*What is needed*:
Set down the full listing below word for word; pictures stay out of the copy.
------------------------------------------------------------
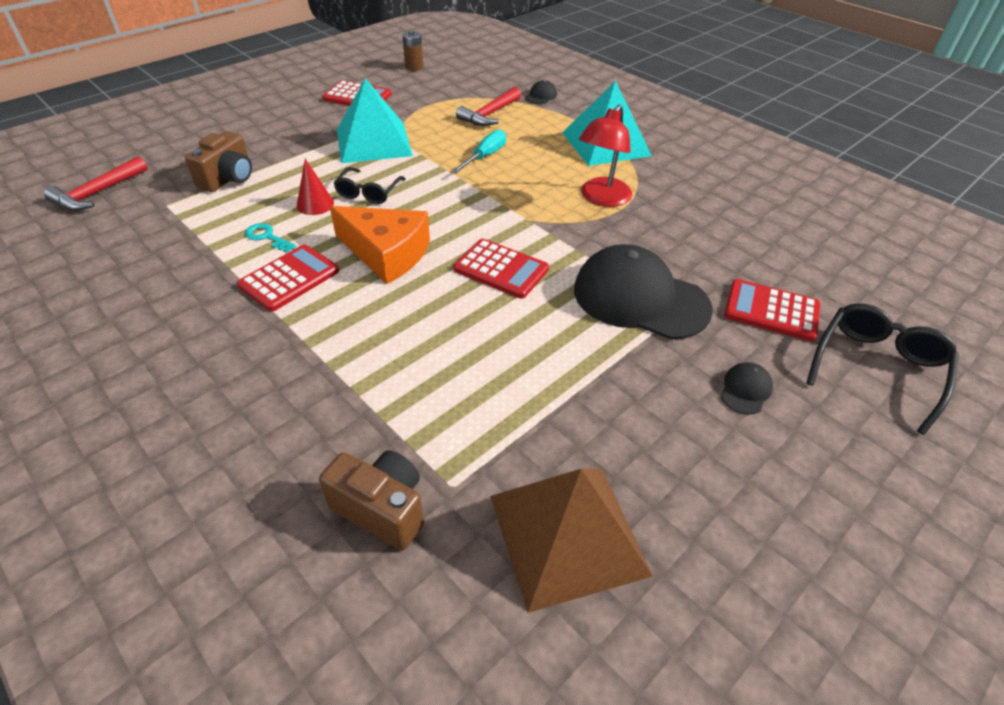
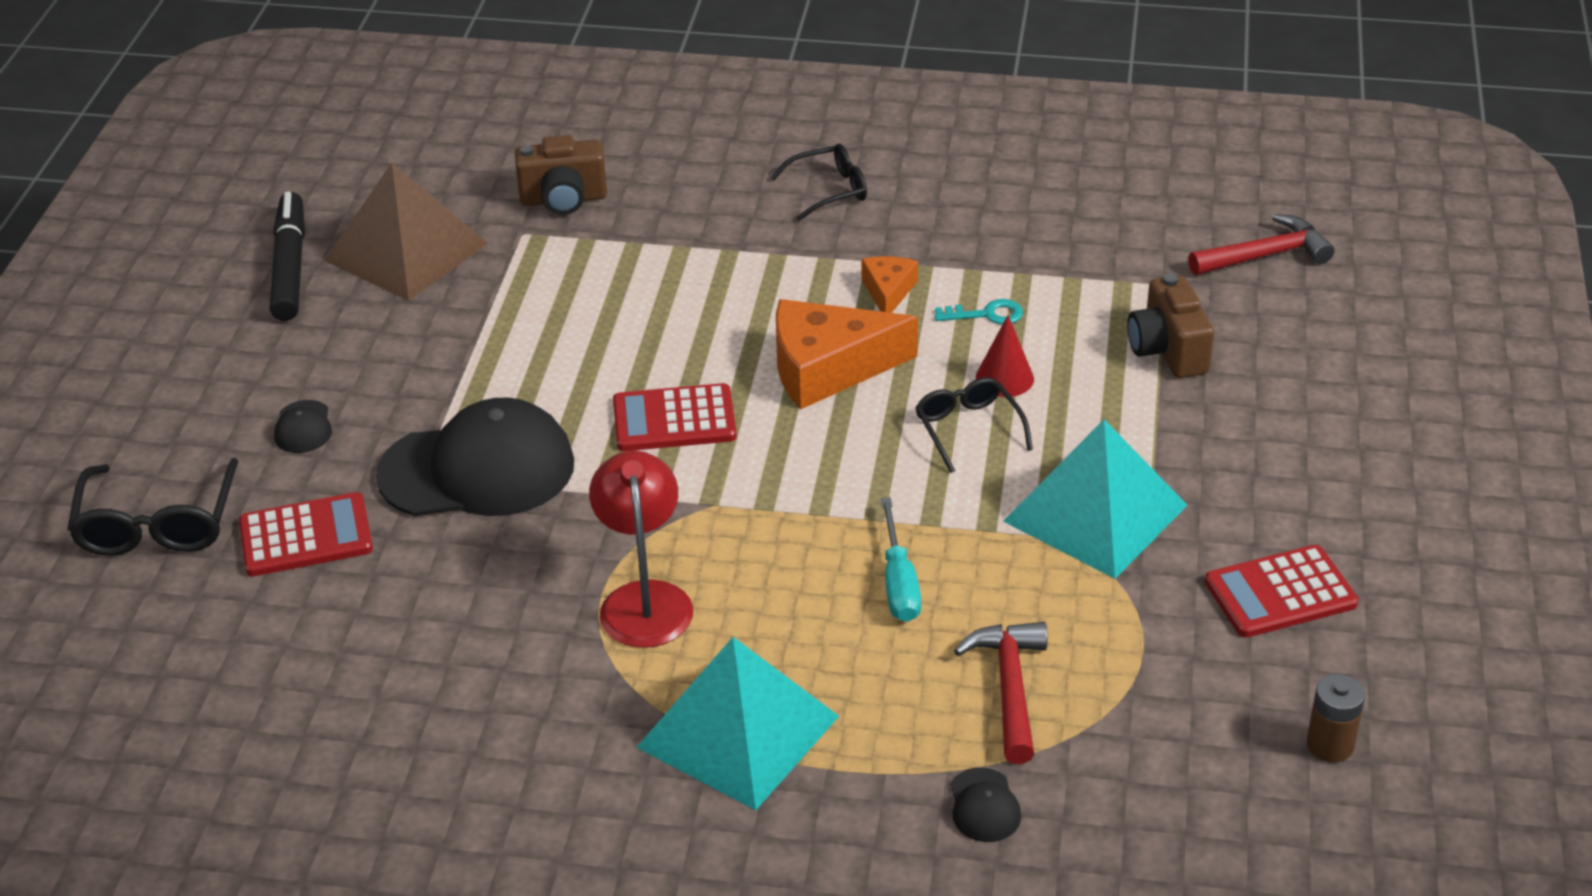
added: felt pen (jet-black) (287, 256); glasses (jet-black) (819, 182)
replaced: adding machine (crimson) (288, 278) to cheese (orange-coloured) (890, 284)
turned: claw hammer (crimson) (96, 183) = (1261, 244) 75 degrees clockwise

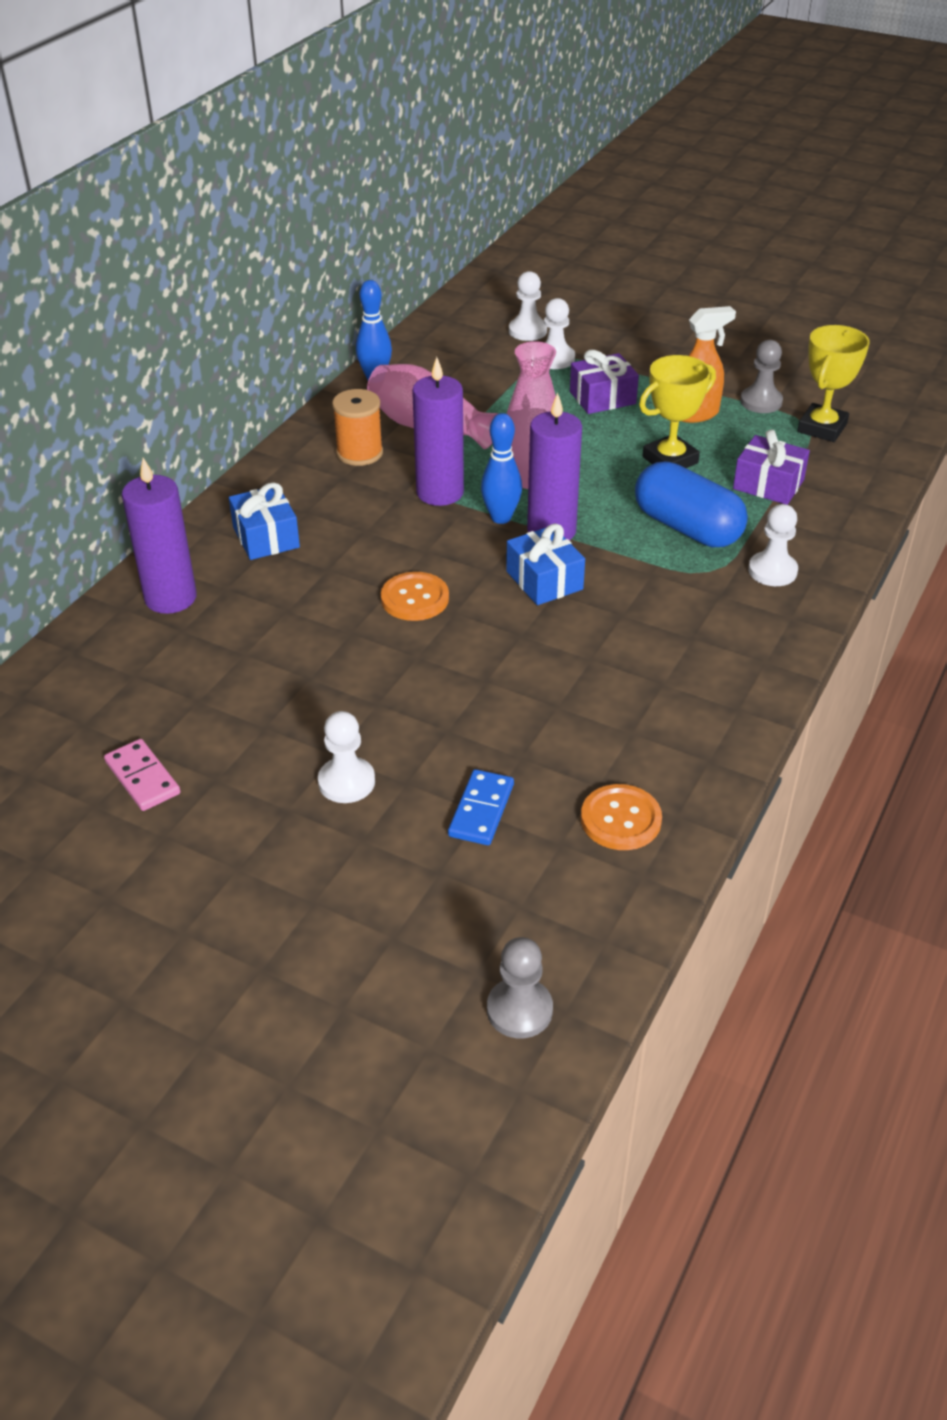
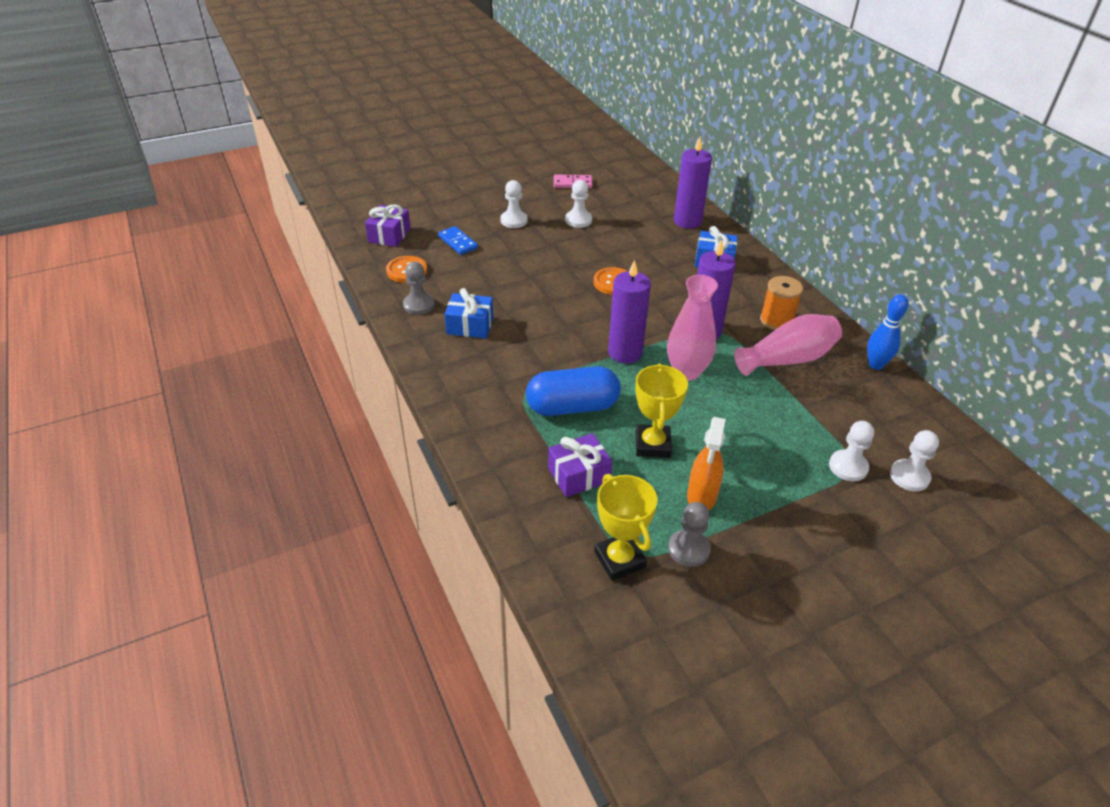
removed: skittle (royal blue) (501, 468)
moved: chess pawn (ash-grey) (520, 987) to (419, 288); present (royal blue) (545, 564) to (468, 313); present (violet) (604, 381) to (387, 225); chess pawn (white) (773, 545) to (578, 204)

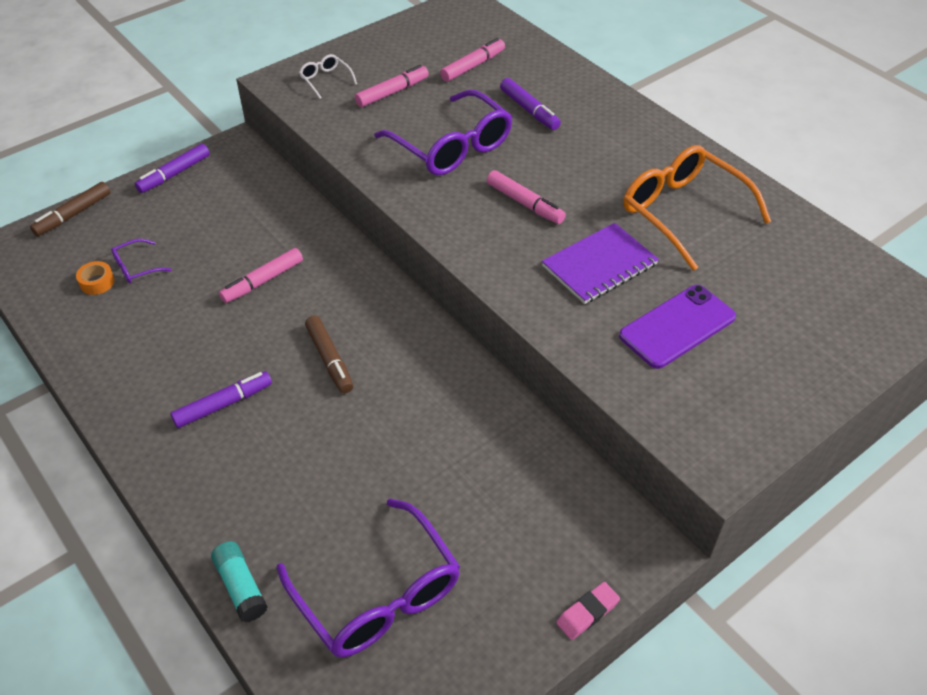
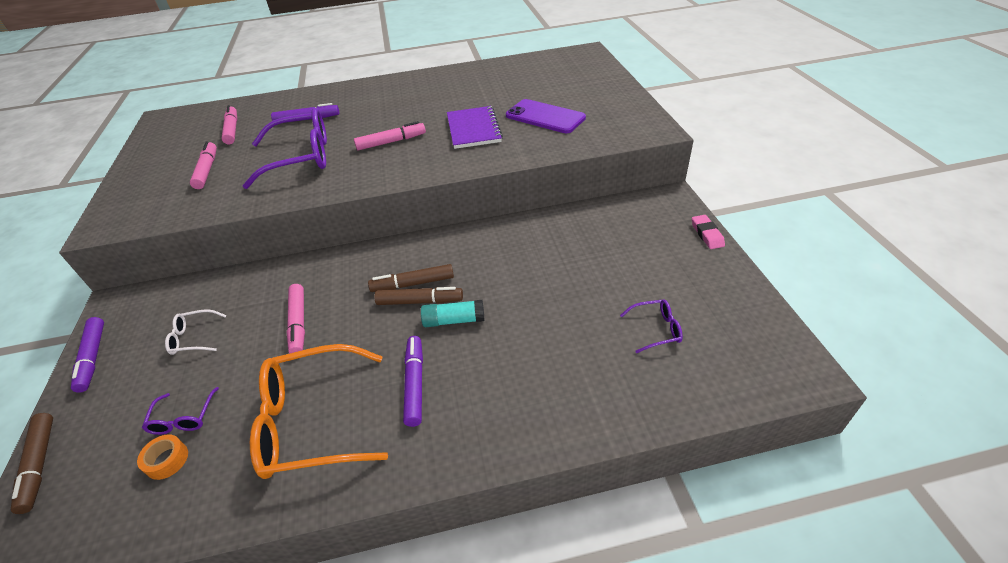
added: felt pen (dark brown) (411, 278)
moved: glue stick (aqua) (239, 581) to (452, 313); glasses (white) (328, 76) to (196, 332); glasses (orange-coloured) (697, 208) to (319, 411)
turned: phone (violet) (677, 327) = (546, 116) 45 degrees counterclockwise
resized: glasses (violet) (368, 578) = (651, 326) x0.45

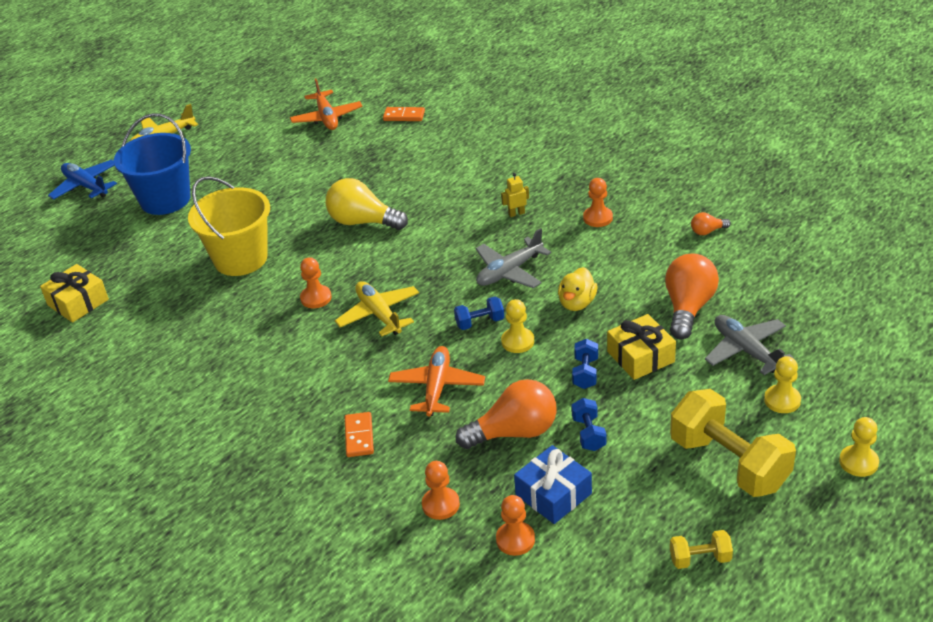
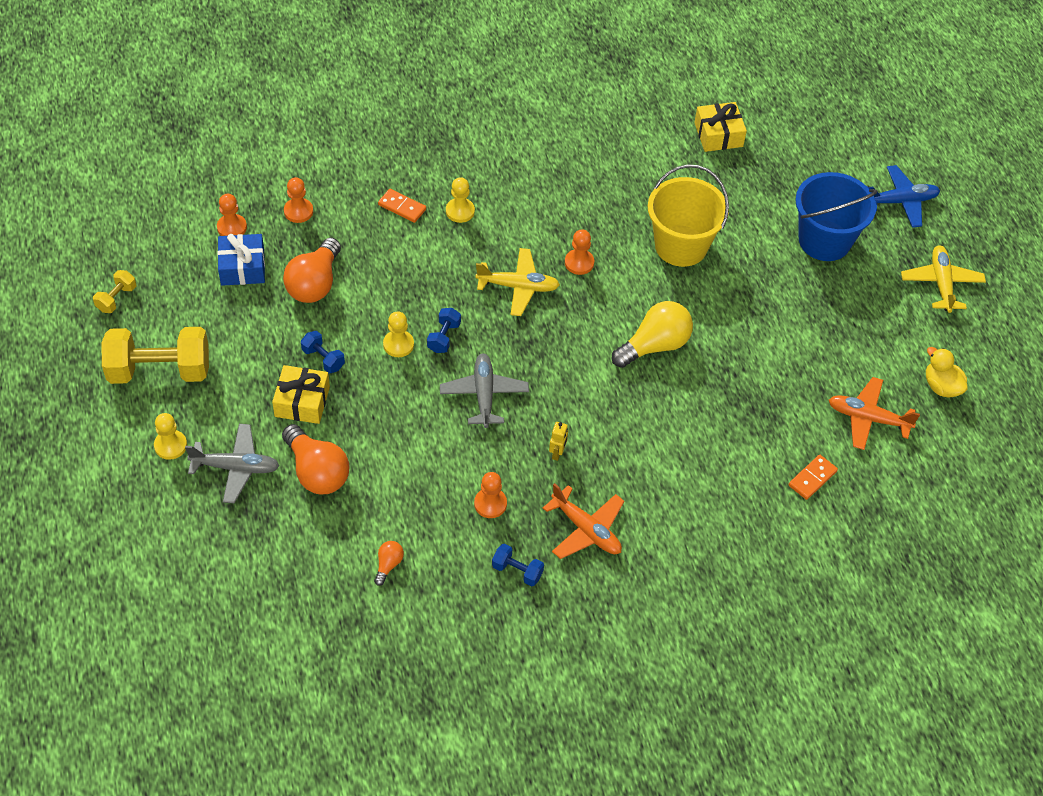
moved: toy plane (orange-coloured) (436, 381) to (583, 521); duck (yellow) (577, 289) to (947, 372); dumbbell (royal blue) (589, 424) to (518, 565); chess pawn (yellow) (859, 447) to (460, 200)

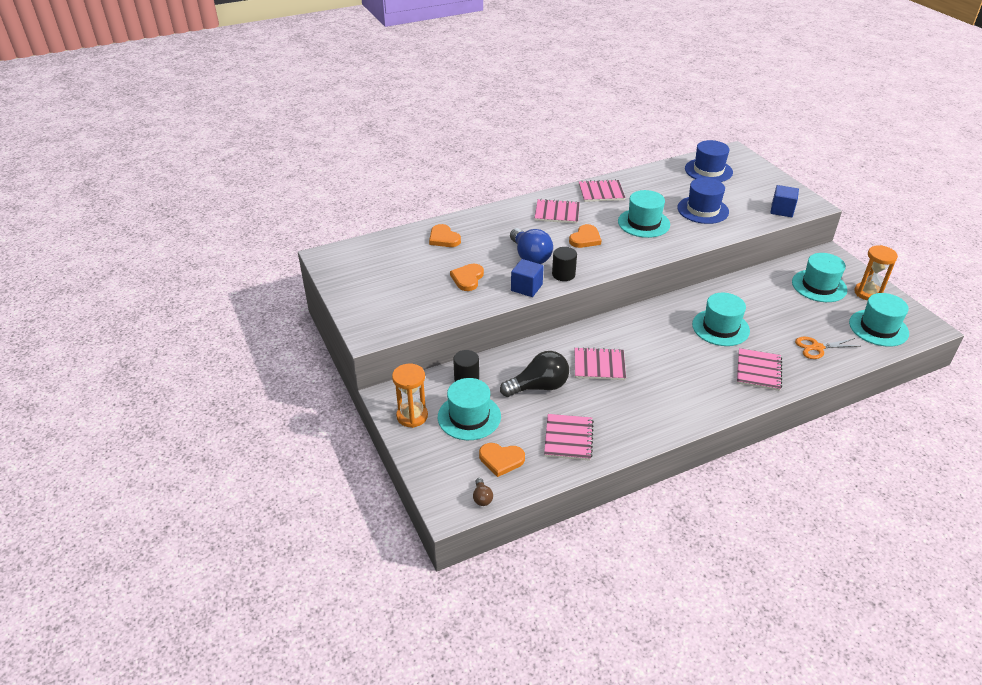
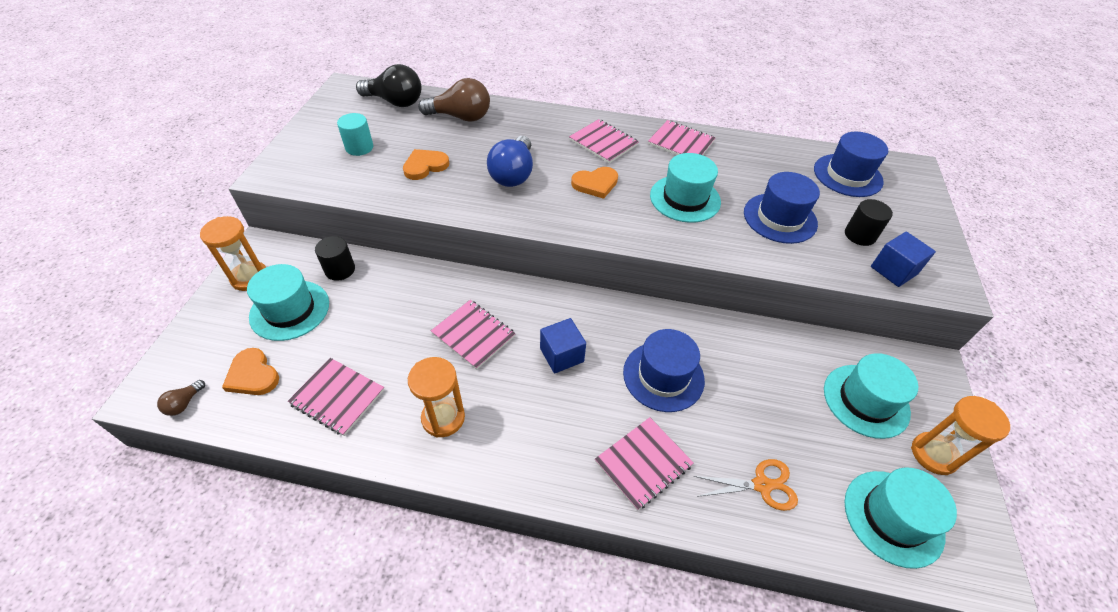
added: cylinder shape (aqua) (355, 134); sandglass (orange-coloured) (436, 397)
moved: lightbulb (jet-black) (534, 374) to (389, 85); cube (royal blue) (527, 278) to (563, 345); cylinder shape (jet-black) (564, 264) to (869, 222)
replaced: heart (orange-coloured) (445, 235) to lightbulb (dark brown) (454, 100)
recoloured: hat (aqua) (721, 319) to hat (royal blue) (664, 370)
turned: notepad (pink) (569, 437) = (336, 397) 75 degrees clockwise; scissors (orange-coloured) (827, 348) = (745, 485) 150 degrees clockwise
------------------------------------------------------------
*Exercise result*:
added: felt pen (jet-black) (287, 256); glasses (jet-black) (819, 182)
replaced: adding machine (crimson) (288, 278) to cheese (orange-coloured) (890, 284)
turned: claw hammer (crimson) (96, 183) = (1261, 244) 75 degrees clockwise

removed: skittle (royal blue) (501, 468)
moved: chess pawn (ash-grey) (520, 987) to (419, 288); present (royal blue) (545, 564) to (468, 313); present (violet) (604, 381) to (387, 225); chess pawn (white) (773, 545) to (578, 204)

added: felt pen (dark brown) (411, 278)
moved: glue stick (aqua) (239, 581) to (452, 313); glasses (white) (328, 76) to (196, 332); glasses (orange-coloured) (697, 208) to (319, 411)
turned: phone (violet) (677, 327) = (546, 116) 45 degrees counterclockwise
resized: glasses (violet) (368, 578) = (651, 326) x0.45

moved: toy plane (orange-coloured) (436, 381) to (583, 521); duck (yellow) (577, 289) to (947, 372); dumbbell (royal blue) (589, 424) to (518, 565); chess pawn (yellow) (859, 447) to (460, 200)

added: cylinder shape (aqua) (355, 134); sandglass (orange-coloured) (436, 397)
moved: lightbulb (jet-black) (534, 374) to (389, 85); cube (royal blue) (527, 278) to (563, 345); cylinder shape (jet-black) (564, 264) to (869, 222)
replaced: heart (orange-coloured) (445, 235) to lightbulb (dark brown) (454, 100)
recoloured: hat (aqua) (721, 319) to hat (royal blue) (664, 370)
turned: notepad (pink) (569, 437) = (336, 397) 75 degrees clockwise; scissors (orange-coloured) (827, 348) = (745, 485) 150 degrees clockwise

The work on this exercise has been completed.